In the records below, find each line containing the word "zener" and copy it.

(Entries taken from a collection)
· · · · ·
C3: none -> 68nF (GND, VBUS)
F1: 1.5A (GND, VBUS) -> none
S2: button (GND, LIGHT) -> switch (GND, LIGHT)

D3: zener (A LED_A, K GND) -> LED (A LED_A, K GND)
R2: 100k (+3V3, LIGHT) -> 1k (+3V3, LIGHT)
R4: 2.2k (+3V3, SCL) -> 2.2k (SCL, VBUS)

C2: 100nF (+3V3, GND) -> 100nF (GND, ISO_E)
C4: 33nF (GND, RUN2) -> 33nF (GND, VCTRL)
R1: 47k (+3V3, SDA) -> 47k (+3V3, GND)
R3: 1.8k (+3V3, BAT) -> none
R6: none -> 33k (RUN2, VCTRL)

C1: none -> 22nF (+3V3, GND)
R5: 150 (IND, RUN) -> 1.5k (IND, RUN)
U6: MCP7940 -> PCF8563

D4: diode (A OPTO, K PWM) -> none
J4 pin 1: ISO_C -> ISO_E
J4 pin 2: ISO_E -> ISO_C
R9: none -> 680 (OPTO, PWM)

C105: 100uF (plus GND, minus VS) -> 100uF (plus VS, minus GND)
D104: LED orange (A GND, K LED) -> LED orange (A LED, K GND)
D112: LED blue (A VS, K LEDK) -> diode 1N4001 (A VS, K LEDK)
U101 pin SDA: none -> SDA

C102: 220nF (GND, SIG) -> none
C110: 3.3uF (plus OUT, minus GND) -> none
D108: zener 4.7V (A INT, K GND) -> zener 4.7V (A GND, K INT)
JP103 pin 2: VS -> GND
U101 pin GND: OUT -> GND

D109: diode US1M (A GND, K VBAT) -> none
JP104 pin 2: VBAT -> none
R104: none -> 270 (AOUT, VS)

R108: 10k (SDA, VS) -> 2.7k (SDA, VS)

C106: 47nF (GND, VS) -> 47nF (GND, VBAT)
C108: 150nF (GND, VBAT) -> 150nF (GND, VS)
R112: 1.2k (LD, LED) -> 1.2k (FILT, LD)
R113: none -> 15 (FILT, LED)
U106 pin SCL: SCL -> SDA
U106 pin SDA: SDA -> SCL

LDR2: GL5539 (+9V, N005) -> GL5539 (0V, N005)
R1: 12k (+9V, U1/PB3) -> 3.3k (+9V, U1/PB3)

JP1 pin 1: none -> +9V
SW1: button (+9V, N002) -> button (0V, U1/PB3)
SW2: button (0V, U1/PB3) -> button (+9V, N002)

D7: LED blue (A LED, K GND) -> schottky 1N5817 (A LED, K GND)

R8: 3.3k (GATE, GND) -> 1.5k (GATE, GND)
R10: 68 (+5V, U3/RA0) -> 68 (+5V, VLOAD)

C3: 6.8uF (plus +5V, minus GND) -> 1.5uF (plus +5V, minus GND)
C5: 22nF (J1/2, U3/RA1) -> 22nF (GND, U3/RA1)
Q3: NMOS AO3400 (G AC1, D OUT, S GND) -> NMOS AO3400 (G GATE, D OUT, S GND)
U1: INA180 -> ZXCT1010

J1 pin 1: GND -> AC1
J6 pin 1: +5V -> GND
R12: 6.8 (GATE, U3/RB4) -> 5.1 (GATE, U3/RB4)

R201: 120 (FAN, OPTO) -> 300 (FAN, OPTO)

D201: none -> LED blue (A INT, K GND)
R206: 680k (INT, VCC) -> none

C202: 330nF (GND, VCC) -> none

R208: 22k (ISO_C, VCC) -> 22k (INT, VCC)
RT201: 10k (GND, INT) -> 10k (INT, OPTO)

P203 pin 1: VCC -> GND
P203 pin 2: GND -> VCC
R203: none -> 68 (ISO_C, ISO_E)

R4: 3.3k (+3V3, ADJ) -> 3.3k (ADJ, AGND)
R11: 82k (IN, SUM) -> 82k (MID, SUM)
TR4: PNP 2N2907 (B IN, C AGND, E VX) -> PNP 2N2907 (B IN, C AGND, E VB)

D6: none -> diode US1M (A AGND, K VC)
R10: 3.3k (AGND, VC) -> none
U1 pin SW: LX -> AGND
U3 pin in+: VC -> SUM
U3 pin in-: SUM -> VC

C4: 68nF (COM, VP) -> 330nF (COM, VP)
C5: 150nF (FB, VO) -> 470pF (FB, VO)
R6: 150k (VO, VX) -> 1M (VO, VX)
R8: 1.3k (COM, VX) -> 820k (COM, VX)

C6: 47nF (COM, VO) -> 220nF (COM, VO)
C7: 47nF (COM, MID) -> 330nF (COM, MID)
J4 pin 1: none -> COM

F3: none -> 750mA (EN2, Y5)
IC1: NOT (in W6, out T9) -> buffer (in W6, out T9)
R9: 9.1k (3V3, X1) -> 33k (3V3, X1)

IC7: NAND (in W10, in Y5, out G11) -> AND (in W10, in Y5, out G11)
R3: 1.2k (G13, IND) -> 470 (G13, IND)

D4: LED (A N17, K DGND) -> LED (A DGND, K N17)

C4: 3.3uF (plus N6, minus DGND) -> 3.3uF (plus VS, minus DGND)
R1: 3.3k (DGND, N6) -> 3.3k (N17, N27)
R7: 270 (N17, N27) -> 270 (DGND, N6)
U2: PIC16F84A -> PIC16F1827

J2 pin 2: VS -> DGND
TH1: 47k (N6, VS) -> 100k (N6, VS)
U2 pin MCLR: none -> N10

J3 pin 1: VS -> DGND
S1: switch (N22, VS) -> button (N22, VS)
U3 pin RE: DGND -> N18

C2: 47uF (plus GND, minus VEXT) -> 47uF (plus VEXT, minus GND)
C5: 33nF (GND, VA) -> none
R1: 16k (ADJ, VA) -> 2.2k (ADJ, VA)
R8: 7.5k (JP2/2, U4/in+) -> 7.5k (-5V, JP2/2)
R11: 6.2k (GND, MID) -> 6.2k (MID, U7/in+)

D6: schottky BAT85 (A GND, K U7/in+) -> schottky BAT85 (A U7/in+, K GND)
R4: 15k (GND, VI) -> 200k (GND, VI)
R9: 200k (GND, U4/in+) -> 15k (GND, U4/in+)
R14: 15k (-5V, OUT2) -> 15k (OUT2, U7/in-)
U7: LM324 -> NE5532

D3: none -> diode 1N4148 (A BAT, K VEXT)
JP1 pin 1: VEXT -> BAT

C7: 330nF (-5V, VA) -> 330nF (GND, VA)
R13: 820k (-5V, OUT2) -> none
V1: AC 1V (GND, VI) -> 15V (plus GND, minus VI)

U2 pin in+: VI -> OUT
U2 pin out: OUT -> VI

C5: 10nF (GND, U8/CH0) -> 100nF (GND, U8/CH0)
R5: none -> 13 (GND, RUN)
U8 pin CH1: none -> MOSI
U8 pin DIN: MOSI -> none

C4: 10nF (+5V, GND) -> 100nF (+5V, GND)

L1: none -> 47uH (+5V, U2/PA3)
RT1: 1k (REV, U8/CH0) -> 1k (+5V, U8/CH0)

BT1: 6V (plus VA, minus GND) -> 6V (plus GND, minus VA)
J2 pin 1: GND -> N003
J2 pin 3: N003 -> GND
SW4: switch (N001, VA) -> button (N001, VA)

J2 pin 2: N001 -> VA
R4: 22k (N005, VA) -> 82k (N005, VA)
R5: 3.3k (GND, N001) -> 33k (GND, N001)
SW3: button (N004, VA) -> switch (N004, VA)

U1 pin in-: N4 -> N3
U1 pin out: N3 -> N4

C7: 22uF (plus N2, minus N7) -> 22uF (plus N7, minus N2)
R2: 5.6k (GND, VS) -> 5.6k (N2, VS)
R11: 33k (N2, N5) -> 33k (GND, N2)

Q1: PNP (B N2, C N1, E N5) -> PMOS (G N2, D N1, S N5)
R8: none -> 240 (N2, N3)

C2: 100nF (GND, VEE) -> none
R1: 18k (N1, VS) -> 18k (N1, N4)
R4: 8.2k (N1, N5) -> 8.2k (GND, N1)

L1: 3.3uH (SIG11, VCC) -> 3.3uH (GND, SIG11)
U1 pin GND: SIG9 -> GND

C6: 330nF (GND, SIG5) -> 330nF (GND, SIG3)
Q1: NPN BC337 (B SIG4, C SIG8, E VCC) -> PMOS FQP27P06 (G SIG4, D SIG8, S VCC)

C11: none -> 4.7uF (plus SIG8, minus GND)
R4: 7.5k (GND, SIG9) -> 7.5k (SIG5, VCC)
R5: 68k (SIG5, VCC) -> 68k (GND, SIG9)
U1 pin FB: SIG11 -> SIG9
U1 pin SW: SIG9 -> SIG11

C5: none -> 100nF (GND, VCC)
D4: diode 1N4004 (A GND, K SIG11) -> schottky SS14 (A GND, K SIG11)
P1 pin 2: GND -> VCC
· · · · ·
## ANSWER BELOW
D3: zener (A LED_A, K GND) -> LED (A LED_A, K GND)
D108: zener 4.7V (A INT, K GND) -> zener 4.7V (A GND, K INT)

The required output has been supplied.